What is expected: Which lines in the items below contain the string "grace"? Extract each of those lines in full, and treat uppercase and lowercase letters as different.

BEGIN Provided data

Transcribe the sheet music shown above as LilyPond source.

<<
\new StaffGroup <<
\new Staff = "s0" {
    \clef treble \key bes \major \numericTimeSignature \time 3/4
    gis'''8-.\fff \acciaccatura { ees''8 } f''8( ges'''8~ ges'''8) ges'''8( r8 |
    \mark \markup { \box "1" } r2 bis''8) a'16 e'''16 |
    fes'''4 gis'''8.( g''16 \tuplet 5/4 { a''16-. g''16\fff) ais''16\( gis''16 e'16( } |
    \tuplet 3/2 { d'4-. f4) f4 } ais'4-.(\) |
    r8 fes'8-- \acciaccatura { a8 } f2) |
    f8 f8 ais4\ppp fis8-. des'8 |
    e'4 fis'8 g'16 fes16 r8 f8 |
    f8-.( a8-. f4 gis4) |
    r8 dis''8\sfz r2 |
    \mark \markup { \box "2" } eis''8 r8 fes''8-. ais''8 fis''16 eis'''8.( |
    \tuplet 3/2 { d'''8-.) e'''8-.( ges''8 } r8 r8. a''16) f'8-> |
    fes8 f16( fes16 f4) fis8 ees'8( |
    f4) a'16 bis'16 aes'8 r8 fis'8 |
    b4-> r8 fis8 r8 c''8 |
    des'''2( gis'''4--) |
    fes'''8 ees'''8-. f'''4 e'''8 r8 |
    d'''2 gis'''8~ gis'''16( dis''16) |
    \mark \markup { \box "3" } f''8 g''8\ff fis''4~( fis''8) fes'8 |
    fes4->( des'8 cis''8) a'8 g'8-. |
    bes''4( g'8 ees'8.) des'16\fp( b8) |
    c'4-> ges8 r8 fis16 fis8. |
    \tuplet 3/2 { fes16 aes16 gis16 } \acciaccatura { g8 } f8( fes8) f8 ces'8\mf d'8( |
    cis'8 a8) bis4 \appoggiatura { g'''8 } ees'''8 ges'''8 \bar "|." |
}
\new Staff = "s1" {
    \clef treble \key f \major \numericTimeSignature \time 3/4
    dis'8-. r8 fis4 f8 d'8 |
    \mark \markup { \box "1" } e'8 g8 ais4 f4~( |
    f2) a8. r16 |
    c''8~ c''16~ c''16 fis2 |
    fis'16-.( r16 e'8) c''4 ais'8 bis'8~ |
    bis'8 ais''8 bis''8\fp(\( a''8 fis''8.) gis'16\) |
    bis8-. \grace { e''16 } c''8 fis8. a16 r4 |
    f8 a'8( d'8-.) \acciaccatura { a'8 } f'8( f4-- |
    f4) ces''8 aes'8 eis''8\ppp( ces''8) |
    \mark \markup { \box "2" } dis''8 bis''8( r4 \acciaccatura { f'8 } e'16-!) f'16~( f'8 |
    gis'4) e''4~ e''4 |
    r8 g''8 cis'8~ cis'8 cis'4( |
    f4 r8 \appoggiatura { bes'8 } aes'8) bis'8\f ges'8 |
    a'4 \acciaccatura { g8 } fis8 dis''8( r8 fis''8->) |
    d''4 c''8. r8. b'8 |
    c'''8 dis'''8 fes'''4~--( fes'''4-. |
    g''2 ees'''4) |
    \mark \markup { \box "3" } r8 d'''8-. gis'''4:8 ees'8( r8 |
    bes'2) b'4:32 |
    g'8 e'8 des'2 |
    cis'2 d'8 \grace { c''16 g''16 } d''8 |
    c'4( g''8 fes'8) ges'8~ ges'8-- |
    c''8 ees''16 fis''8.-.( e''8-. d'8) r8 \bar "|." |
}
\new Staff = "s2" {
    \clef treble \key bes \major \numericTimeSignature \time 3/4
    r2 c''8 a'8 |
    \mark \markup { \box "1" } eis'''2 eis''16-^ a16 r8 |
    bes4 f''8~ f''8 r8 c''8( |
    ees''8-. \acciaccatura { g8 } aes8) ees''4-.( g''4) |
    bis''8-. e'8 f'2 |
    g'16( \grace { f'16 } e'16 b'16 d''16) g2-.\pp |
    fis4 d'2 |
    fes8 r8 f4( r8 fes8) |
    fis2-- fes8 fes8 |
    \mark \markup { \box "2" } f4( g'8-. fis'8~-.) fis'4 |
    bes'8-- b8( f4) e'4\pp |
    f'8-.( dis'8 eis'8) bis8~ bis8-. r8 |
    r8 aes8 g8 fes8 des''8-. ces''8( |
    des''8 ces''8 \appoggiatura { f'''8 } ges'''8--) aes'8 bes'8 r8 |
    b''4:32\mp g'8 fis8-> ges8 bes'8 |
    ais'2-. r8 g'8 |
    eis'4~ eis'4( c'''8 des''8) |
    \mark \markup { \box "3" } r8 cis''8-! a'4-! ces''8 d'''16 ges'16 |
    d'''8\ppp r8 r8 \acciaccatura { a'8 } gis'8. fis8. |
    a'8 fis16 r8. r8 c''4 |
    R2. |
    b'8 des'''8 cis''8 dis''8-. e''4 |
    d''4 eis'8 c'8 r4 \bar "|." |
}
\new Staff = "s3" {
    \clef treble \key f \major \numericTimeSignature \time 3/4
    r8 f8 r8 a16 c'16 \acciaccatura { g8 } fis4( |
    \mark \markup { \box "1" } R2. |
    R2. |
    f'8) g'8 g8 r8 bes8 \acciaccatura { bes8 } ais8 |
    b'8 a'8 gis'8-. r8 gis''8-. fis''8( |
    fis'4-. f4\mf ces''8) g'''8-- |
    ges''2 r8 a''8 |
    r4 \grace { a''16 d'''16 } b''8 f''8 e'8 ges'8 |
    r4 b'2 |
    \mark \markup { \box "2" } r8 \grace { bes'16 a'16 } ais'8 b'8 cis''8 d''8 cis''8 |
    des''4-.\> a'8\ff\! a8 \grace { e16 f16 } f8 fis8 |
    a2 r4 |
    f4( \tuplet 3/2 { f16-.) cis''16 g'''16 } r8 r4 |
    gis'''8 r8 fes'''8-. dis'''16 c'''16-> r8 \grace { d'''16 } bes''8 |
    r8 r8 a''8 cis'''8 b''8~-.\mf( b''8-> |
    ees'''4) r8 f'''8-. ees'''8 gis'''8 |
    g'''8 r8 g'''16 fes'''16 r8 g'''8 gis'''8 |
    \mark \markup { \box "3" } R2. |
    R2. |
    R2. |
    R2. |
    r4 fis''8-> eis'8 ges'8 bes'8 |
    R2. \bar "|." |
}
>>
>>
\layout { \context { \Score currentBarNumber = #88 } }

END Provided data

Solution to this exercise:
    bis8-. \grace { e''16 } c''8 fis8. a16 r4 |
    cis'2 d'8 \grace { c''16 g''16 } d''8 |
    g'16( \grace { f'16 } e'16 b'16 d''16) g2-.\pp |
    r4 \grace { a''16 d'''16 } b''8 f''8 e'8 ges'8 |
    \mark \markup { \box "2" } r8 \grace { bes'16 a'16 } ais'8 b'8 cis''8 d''8 cis''8 |
    des''4-.\> a'8\ff\! a8 \grace { e16 f16 } f8 fis8 |
    gis'''8 r8 fes'''8-. dis'''16 c'''16-> r8 \grace { d'''16 } bes''8 |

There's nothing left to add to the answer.